> INPUT FOR THIS TASK
- - - - -

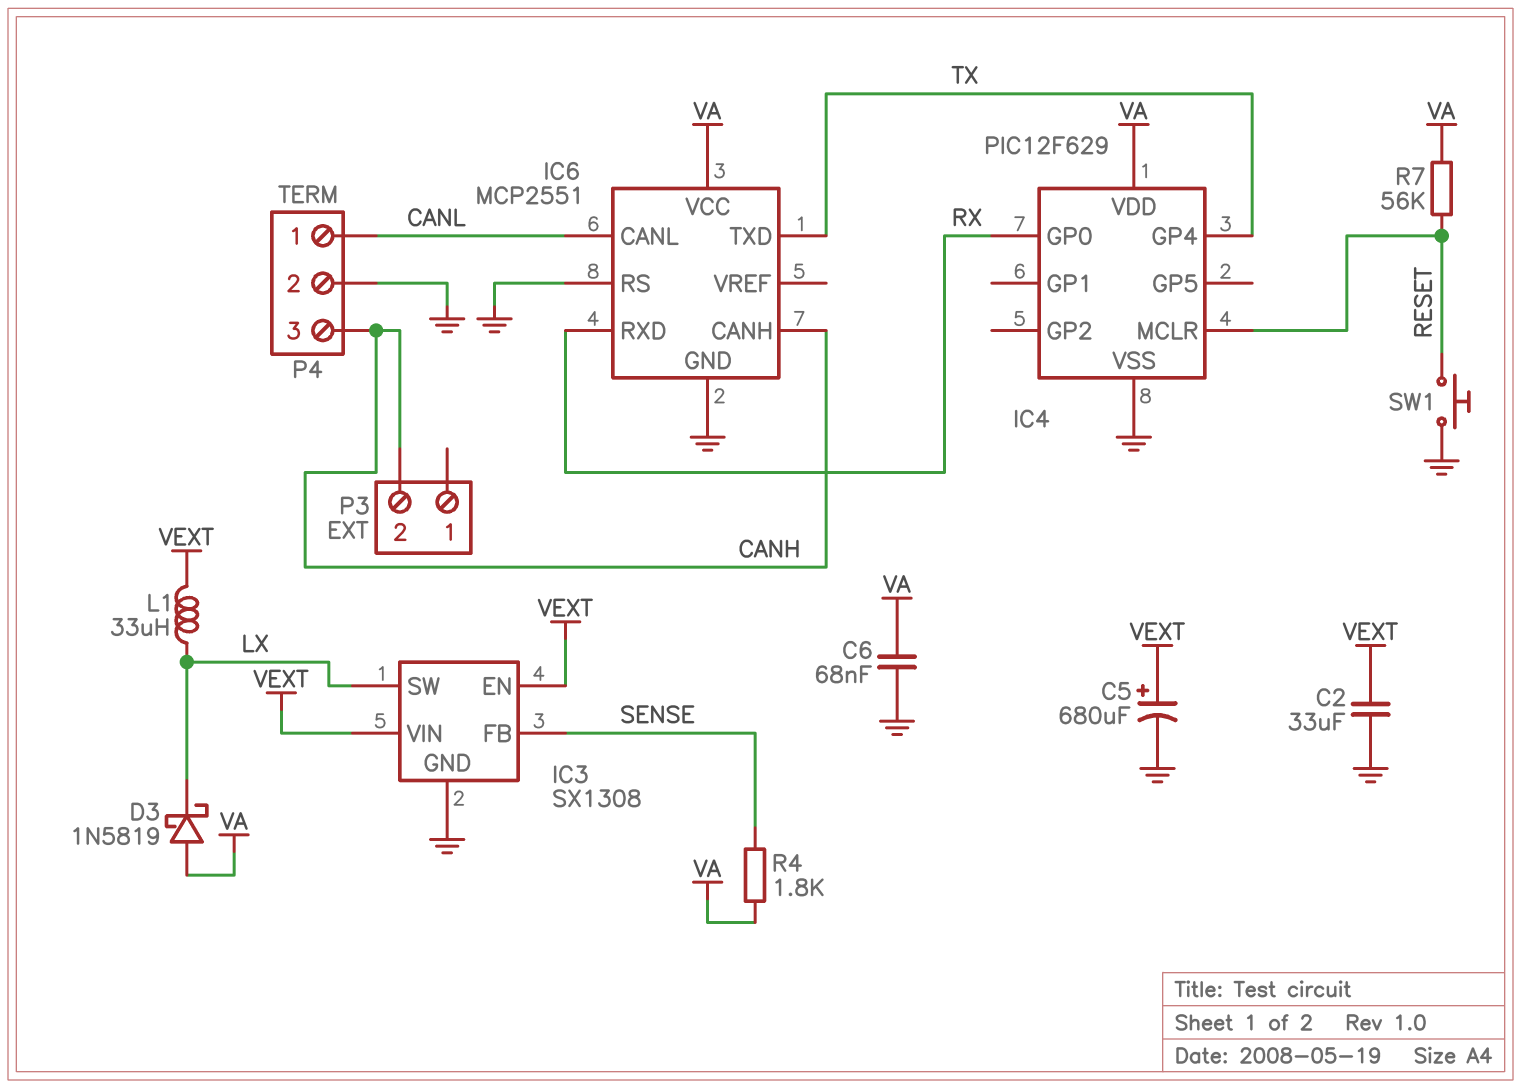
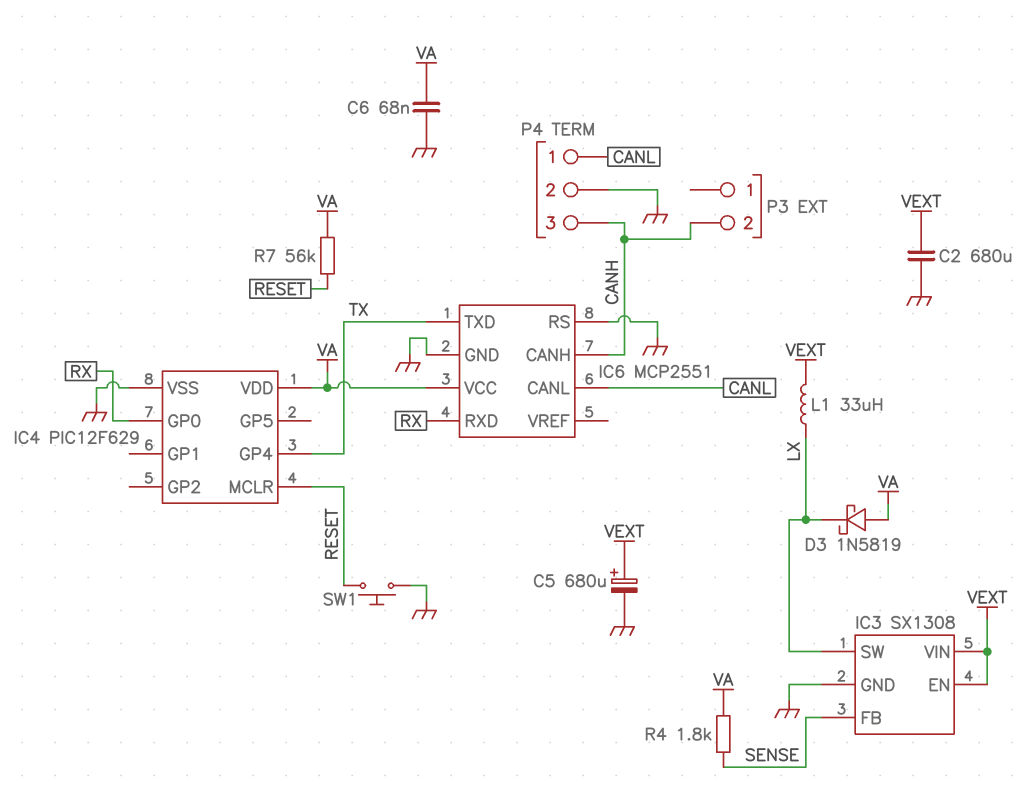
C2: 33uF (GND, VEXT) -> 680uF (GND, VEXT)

- - - - -

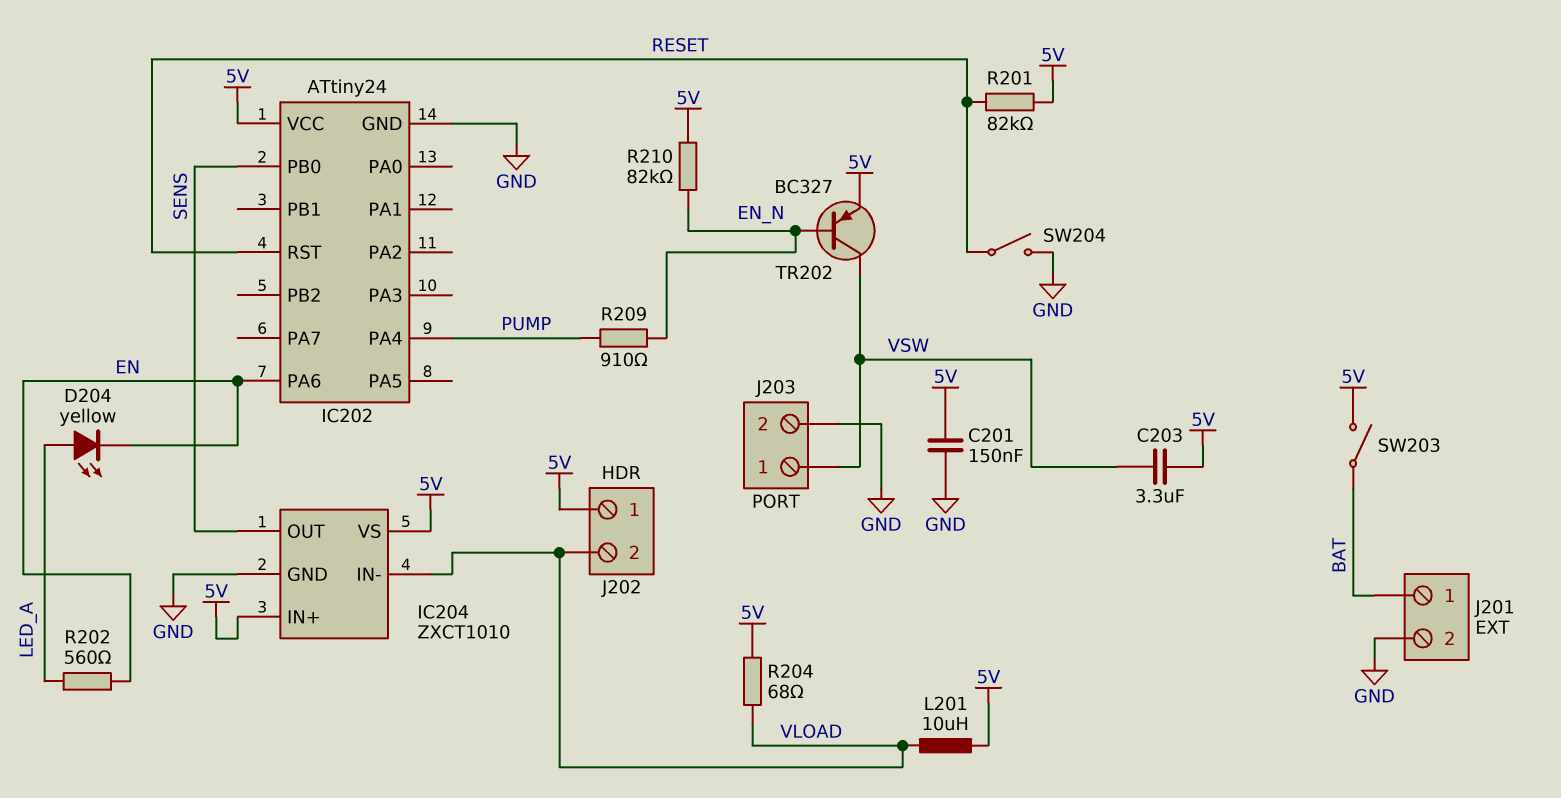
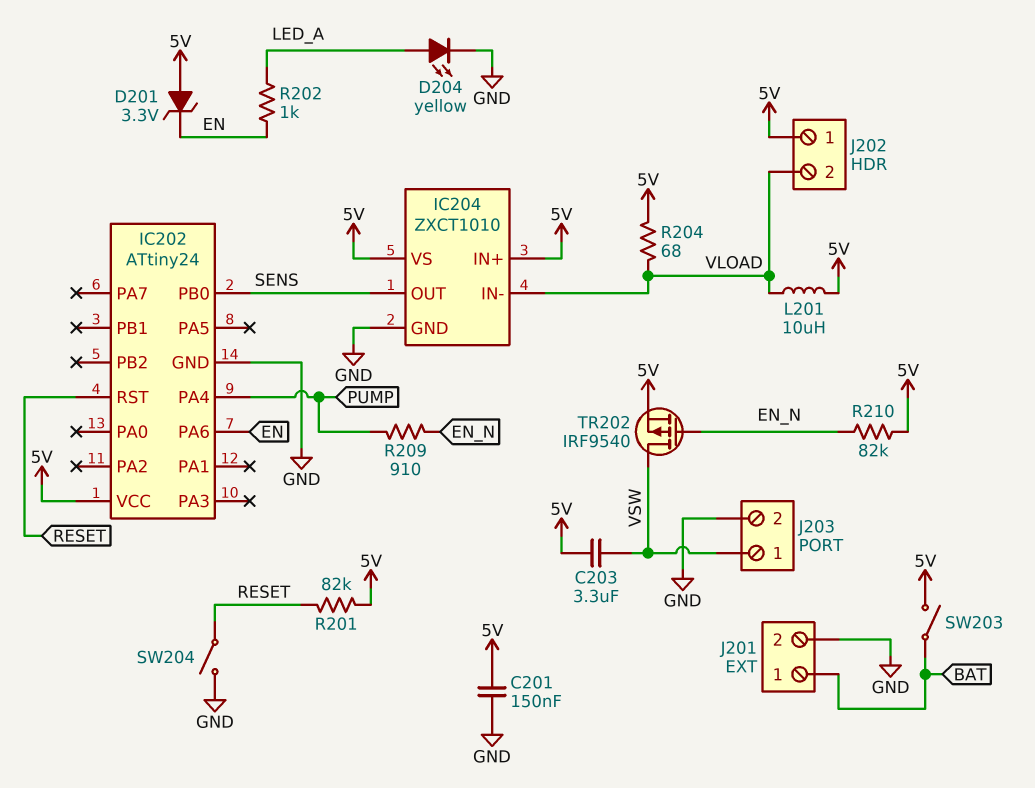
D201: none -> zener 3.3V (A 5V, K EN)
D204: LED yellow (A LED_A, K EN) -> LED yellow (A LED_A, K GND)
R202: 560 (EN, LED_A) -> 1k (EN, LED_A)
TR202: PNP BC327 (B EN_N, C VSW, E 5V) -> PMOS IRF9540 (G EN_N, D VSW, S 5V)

- - - - -

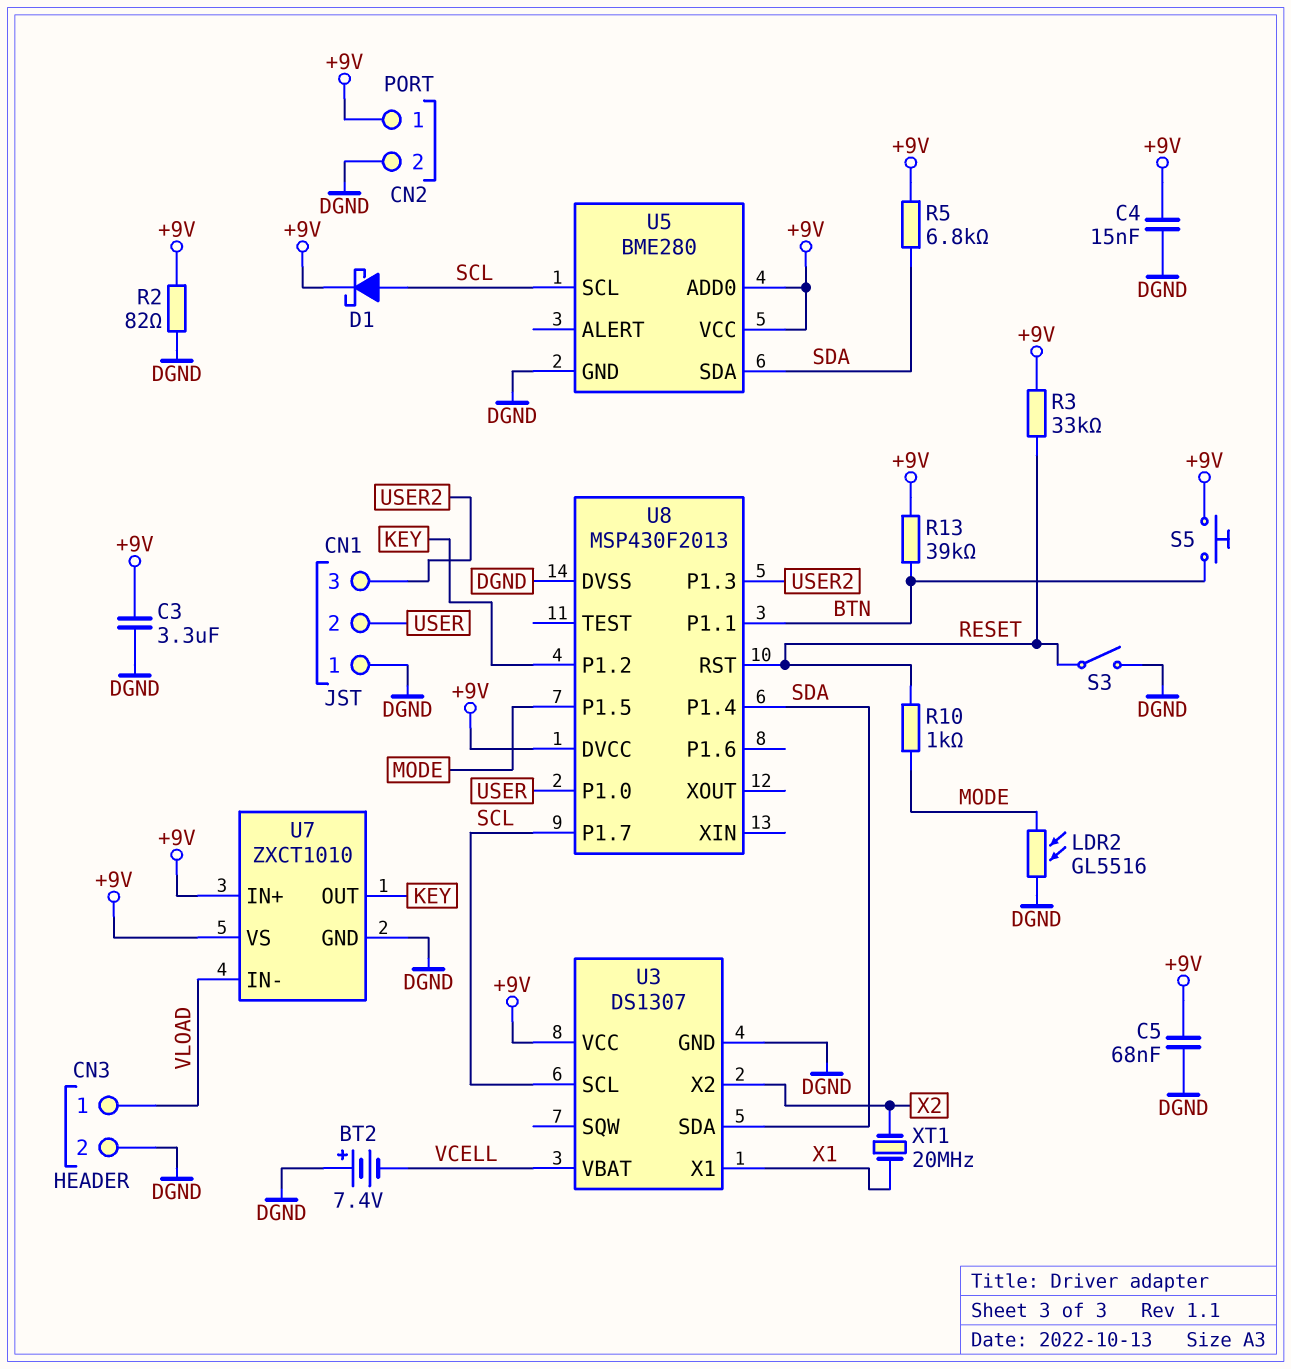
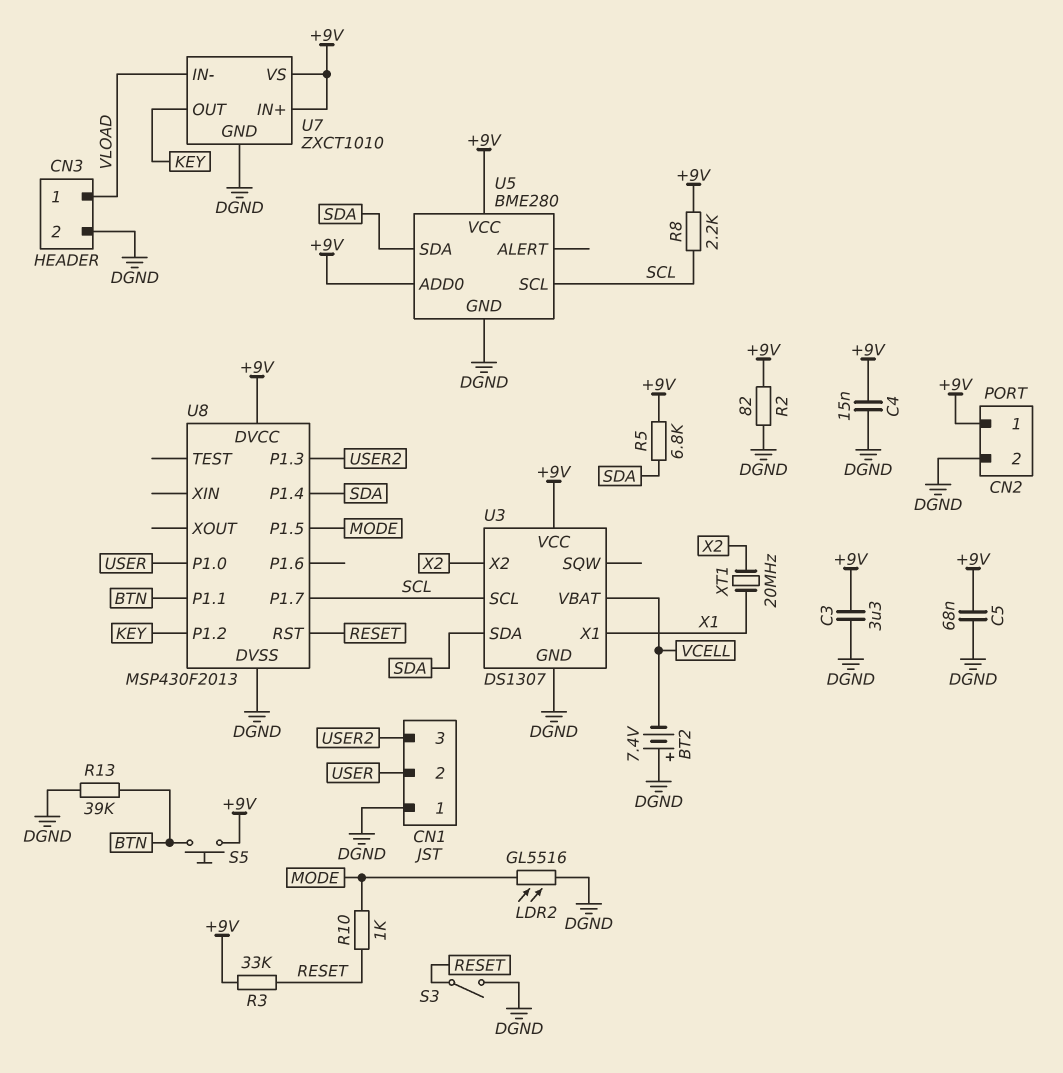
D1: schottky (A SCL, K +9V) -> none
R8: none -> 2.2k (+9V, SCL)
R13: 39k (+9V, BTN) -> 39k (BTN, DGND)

- - - - -

> ABOUT THIS EXERCISE
Look through the material above and print exactly the lines from the one containing "D201: none -> zener 3.3V (A 5V, K EN)" to the one containing "TR202: PNP BC327", both included, and nothing more.

> REPLY
D201: none -> zener 3.3V (A 5V, K EN)
D204: LED yellow (A LED_A, K EN) -> LED yellow (A LED_A, K GND)
R202: 560 (EN, LED_A) -> 1k (EN, LED_A)
TR202: PNP BC327 (B EN_N, C VSW, E 5V) -> PMOS IRF9540 (G EN_N, D VSW, S 5V)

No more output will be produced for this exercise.